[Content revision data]

·····

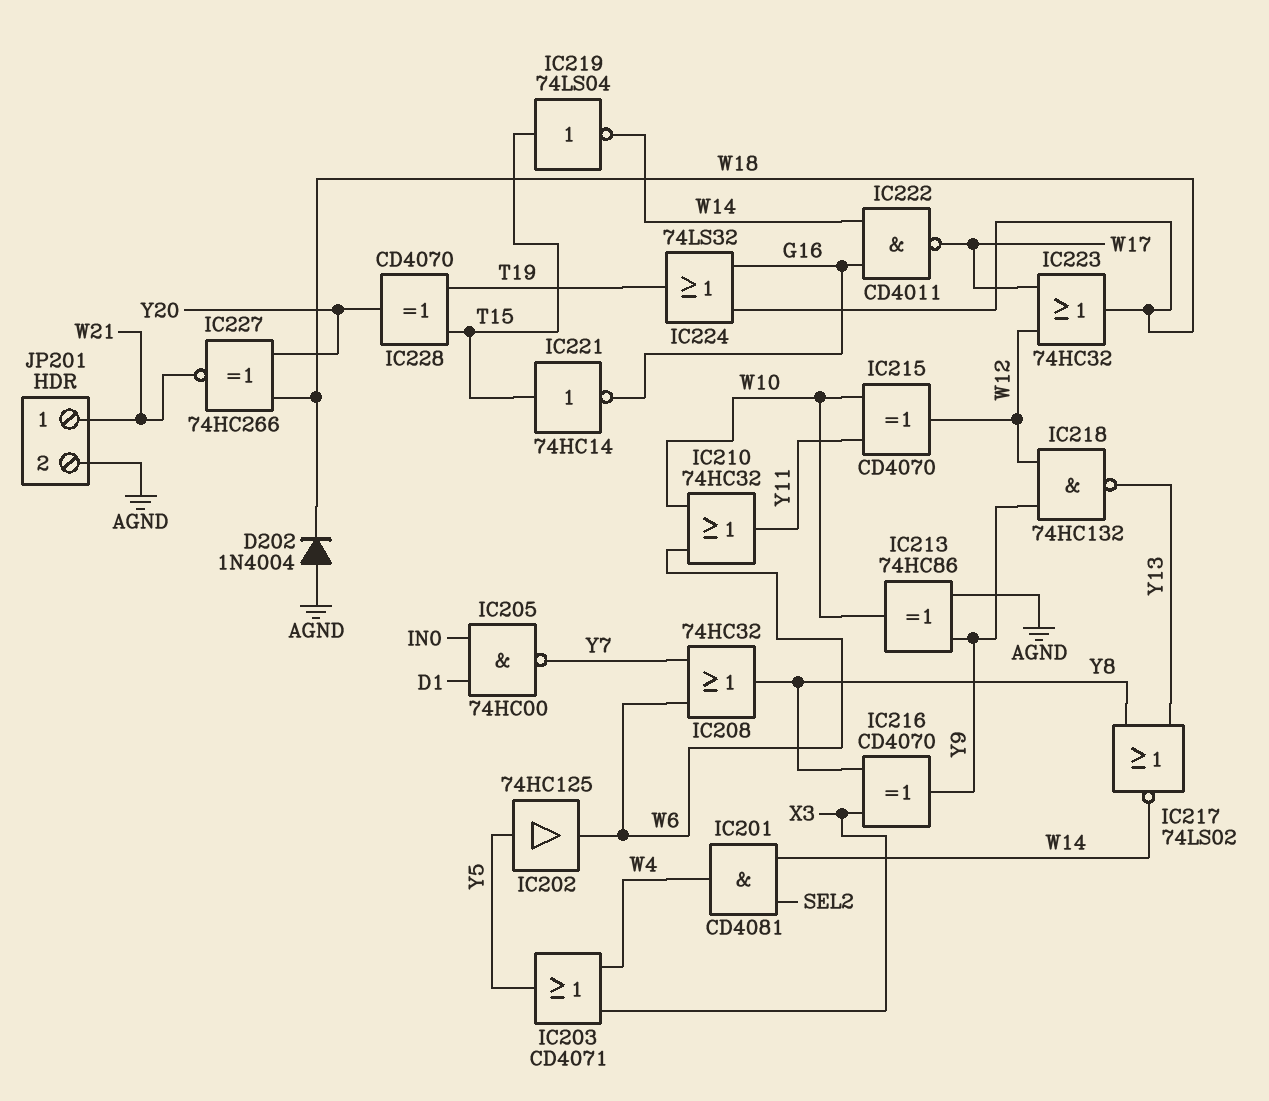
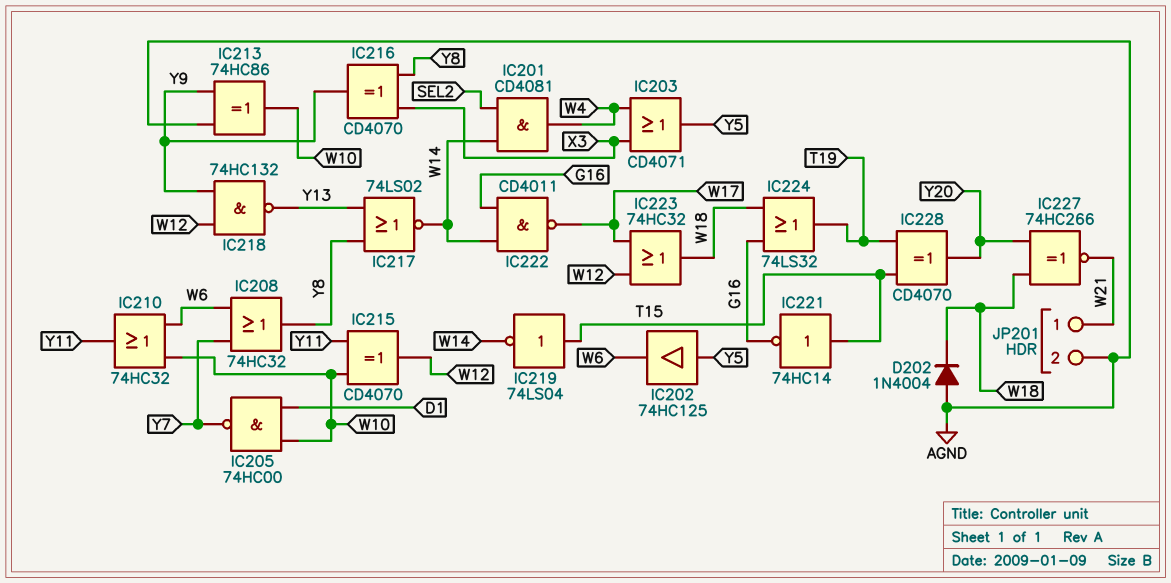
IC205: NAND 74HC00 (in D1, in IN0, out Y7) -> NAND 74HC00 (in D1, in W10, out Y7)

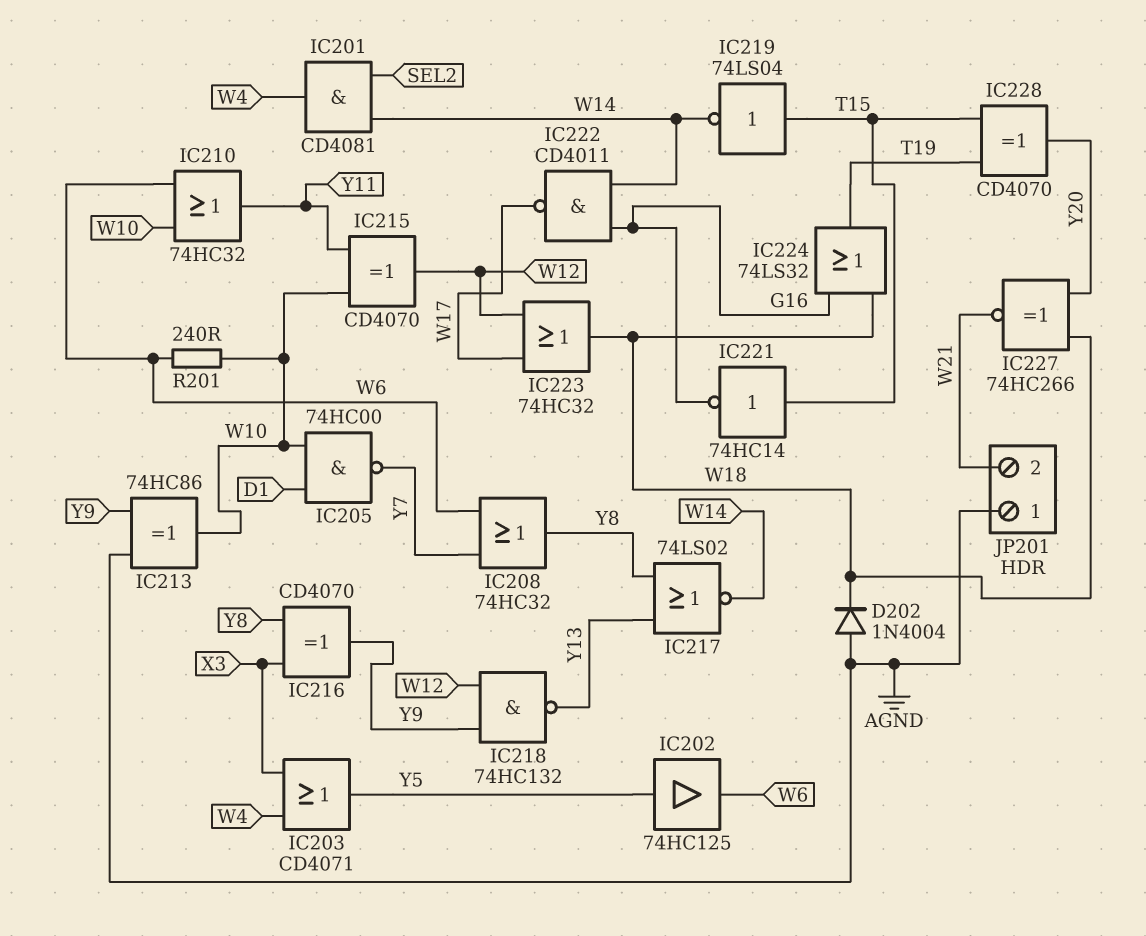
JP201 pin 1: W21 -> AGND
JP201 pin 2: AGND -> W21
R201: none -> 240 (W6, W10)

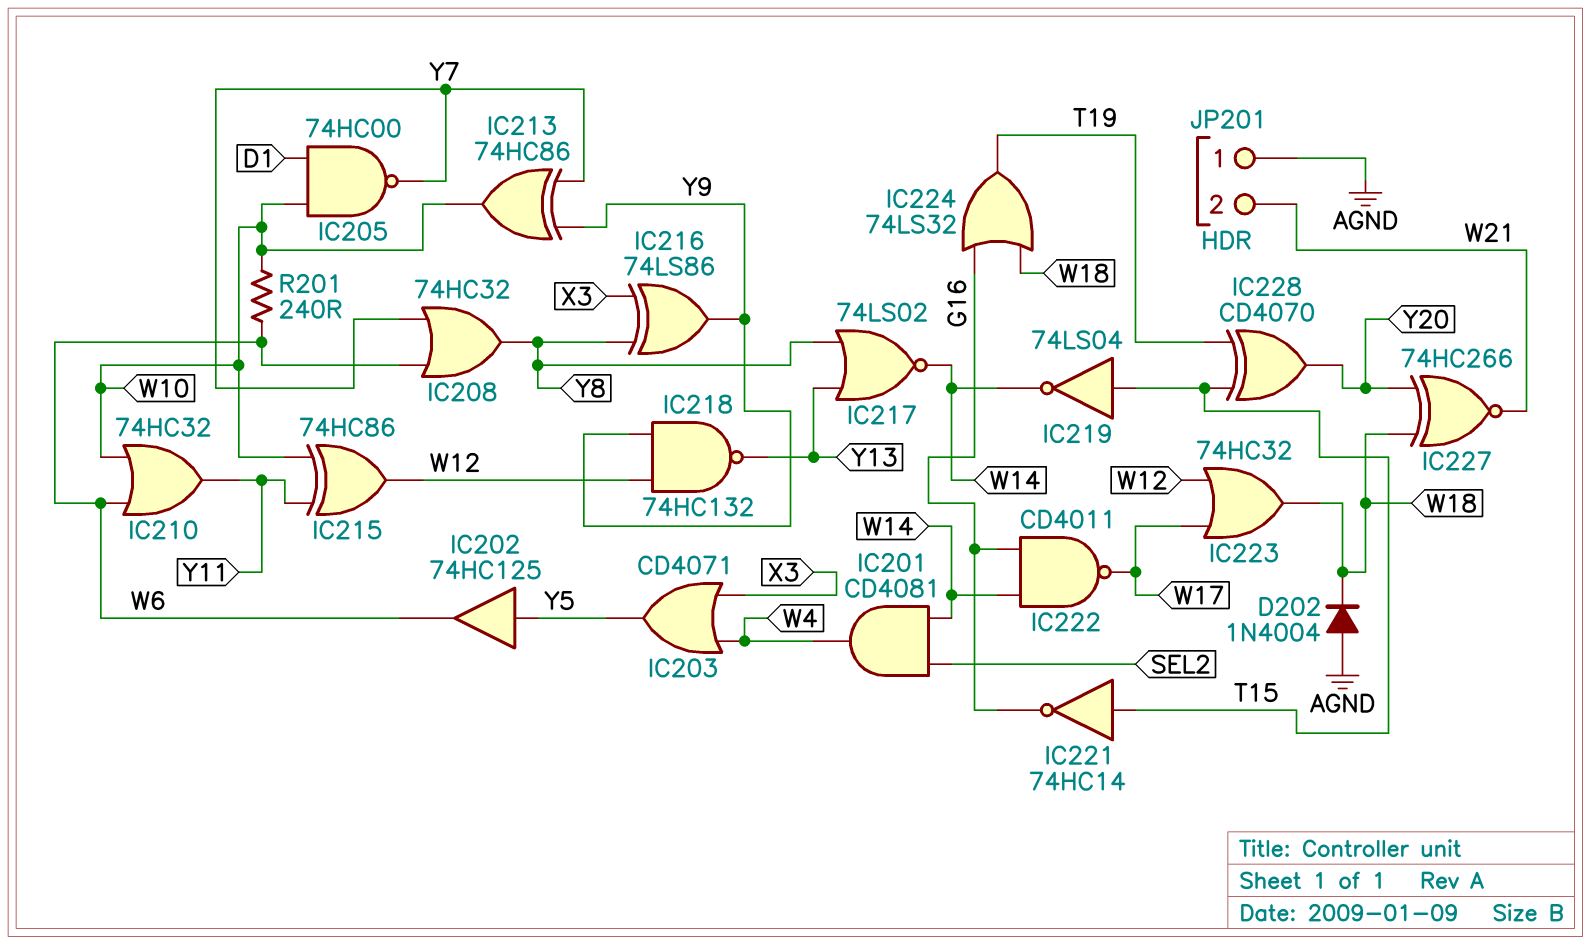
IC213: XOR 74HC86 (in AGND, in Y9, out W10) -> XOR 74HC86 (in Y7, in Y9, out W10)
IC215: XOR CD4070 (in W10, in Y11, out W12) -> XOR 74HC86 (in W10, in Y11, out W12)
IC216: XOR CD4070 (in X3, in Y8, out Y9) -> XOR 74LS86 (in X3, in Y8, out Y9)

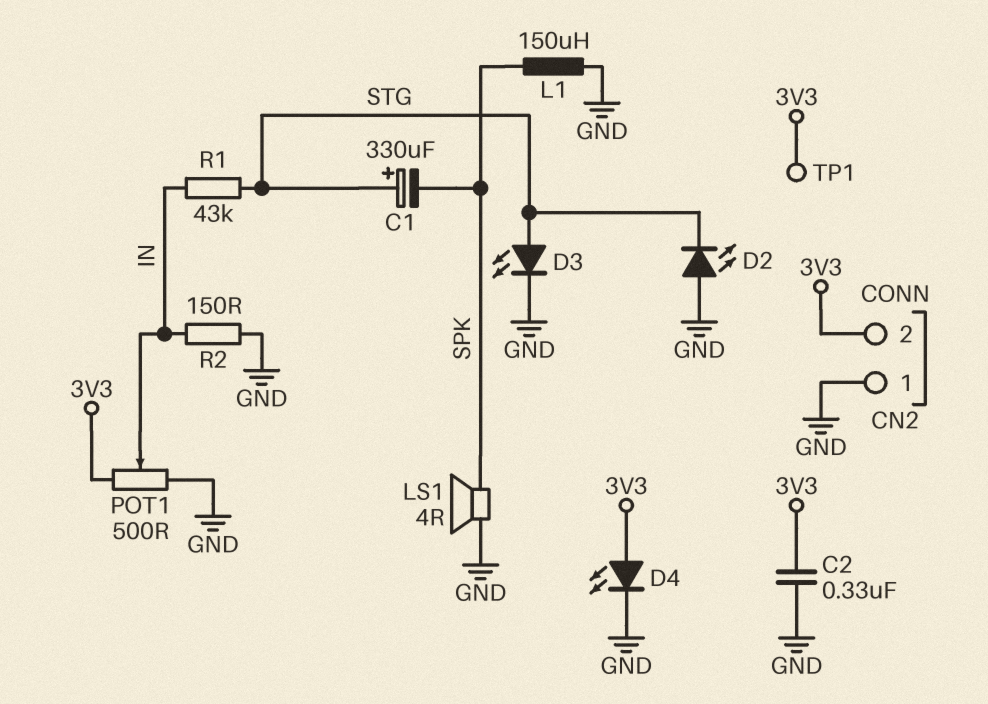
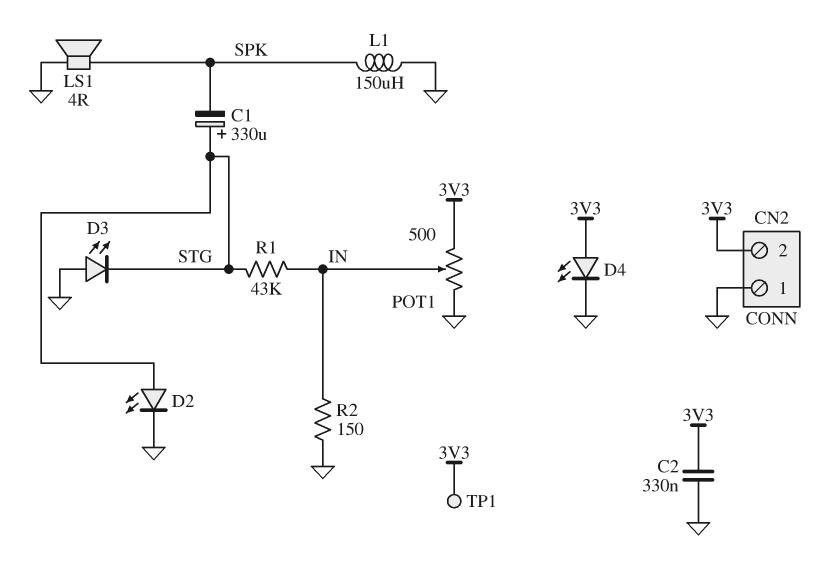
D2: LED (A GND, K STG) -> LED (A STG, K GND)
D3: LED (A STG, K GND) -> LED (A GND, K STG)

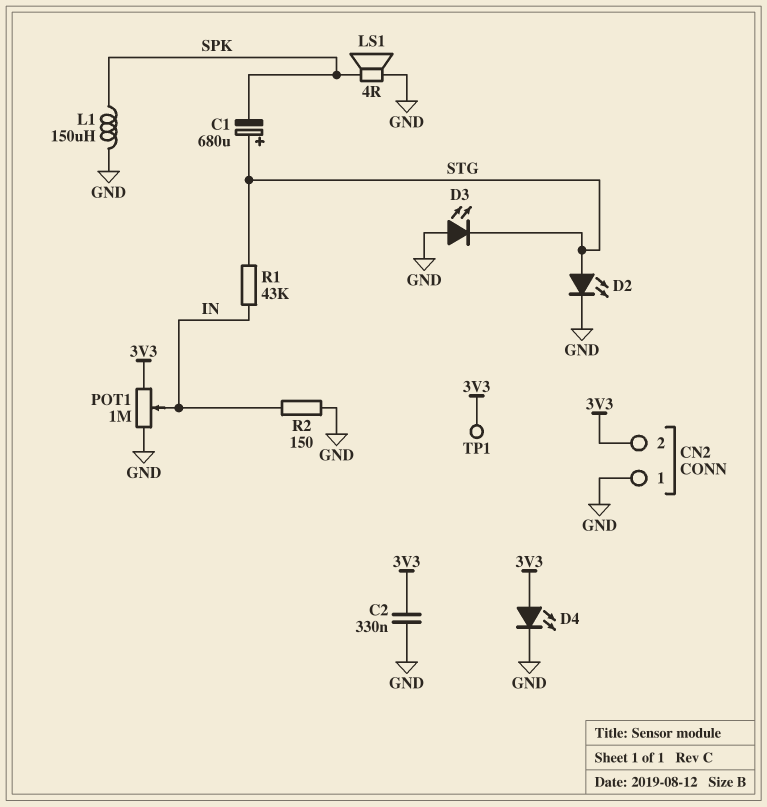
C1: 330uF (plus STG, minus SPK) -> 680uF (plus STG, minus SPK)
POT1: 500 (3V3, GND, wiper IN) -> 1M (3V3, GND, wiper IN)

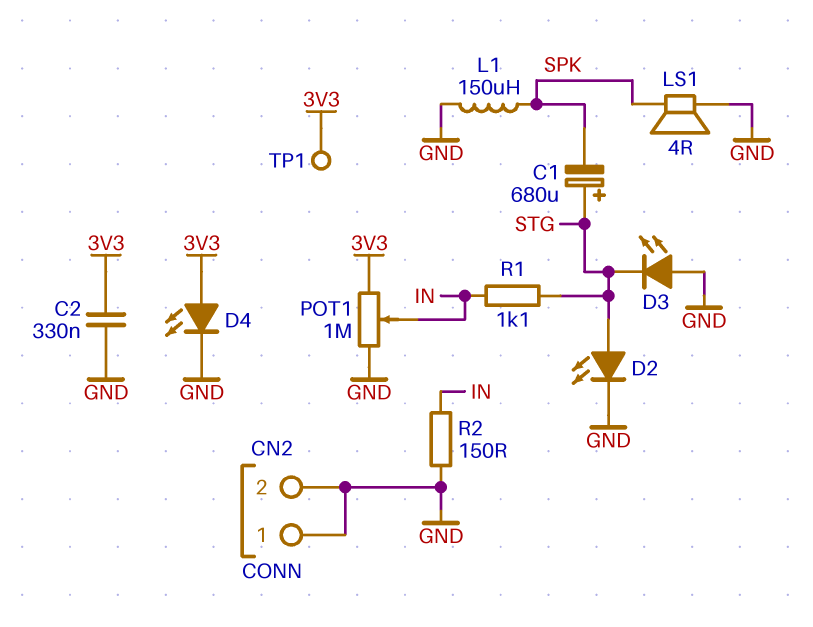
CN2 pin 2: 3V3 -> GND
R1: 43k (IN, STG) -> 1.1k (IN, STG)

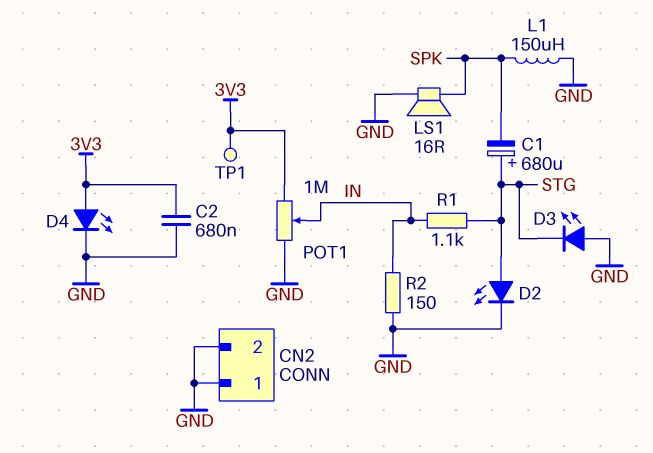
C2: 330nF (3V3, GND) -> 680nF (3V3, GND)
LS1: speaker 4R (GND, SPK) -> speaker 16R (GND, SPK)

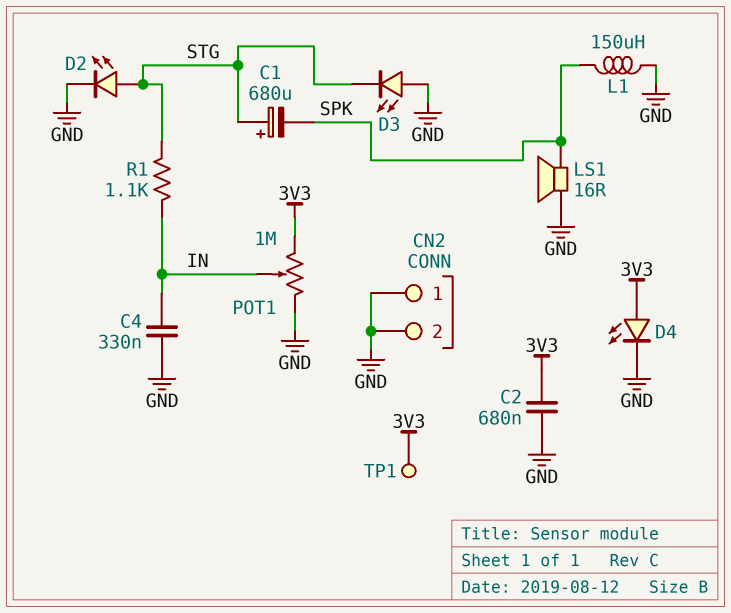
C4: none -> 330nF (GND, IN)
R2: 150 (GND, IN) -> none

·····

[What to work on]: With the string "AGND" as the key, filter the data above and show the lines that match.

[Solution to the problem]:
JP201 pin 1: W21 -> AGND
JP201 pin 2: AGND -> W21
IC213: XOR 74HC86 (in AGND, in Y9, out W10) -> XOR 74HC86 (in Y7, in Y9, out W10)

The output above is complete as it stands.